▸ **What the task requires**
Nothing but the lines below from the one containing "U101: PIC12F683 -> PIC12F629" through the one containing "U203: NOT 74HC14" should appear in the answer, exact and without pictures.

▸ **Information shown**
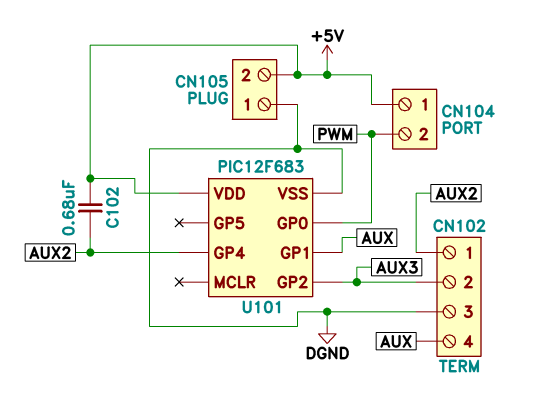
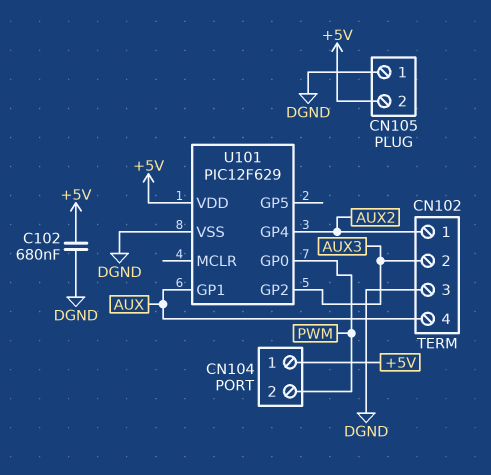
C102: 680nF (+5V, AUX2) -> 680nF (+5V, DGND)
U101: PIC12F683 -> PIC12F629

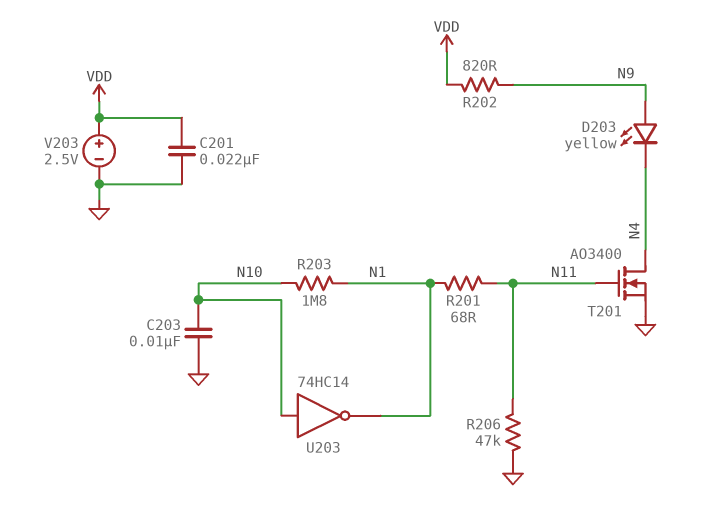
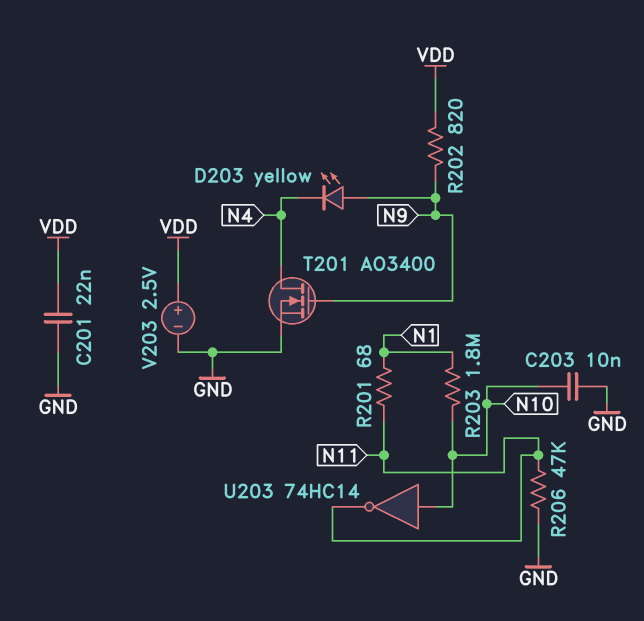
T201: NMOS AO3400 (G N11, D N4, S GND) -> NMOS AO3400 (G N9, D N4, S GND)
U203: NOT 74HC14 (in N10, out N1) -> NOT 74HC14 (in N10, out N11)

==

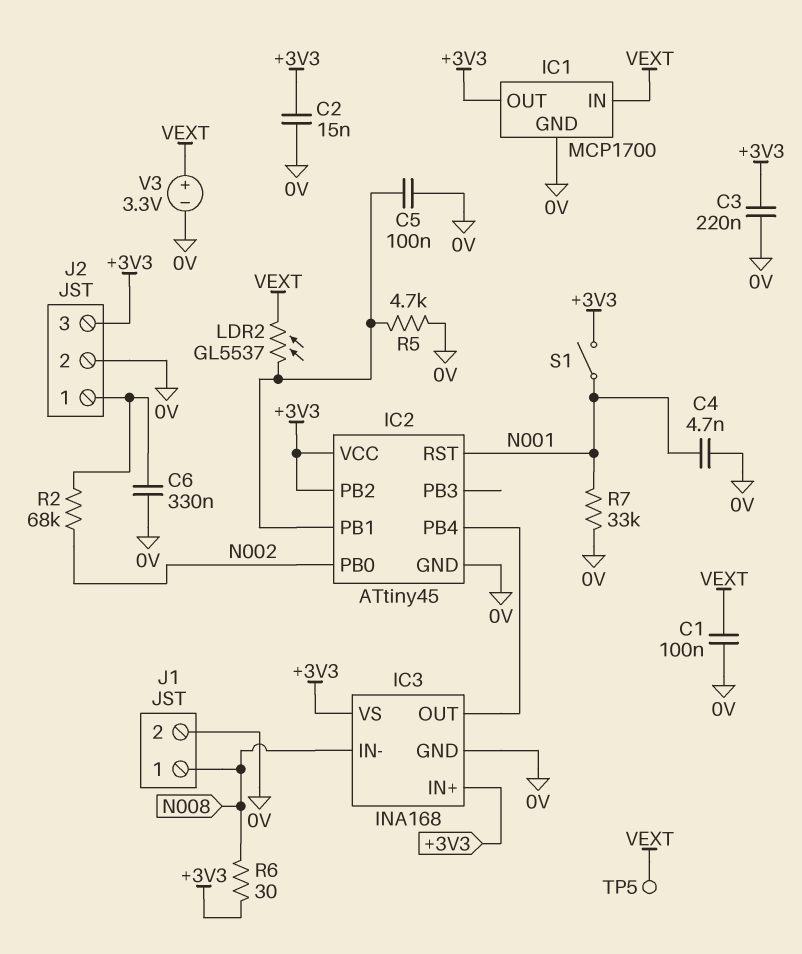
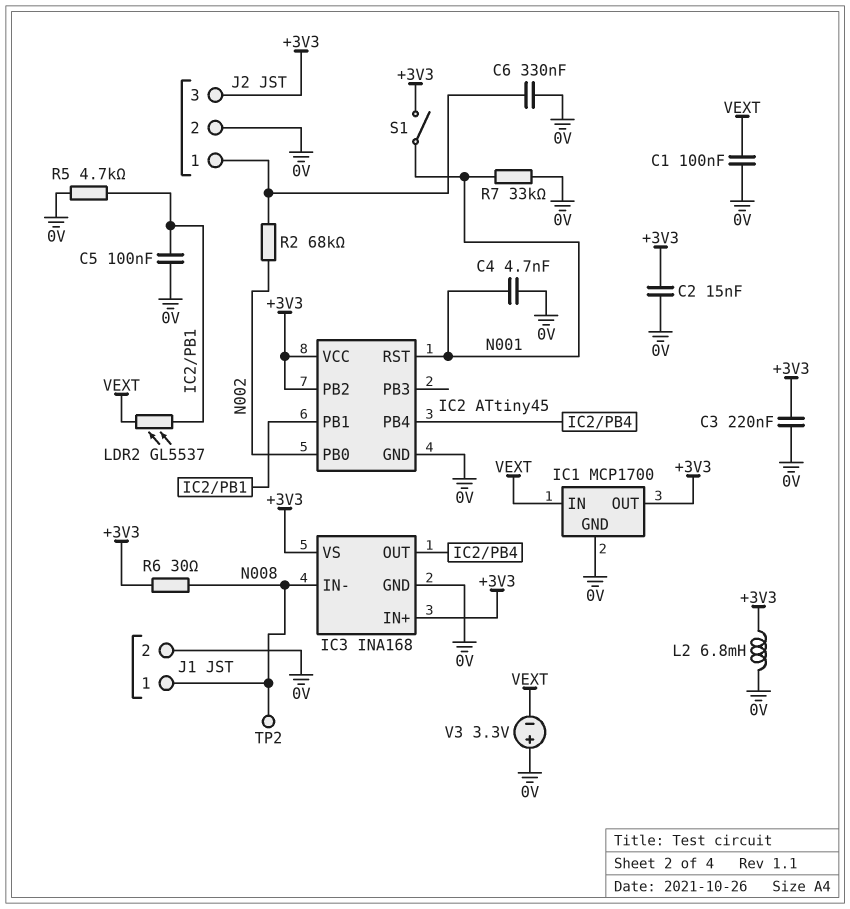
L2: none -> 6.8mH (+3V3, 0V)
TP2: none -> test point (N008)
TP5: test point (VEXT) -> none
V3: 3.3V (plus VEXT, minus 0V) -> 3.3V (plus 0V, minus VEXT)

▸ **Output for this task**
U101: PIC12F683 -> PIC12F629

T201: NMOS AO3400 (G N11, D N4, S GND) -> NMOS AO3400 (G N9, D N4, S GND)
U203: NOT 74HC14 (in N10, out N1) -> NOT 74HC14 (in N10, out N11)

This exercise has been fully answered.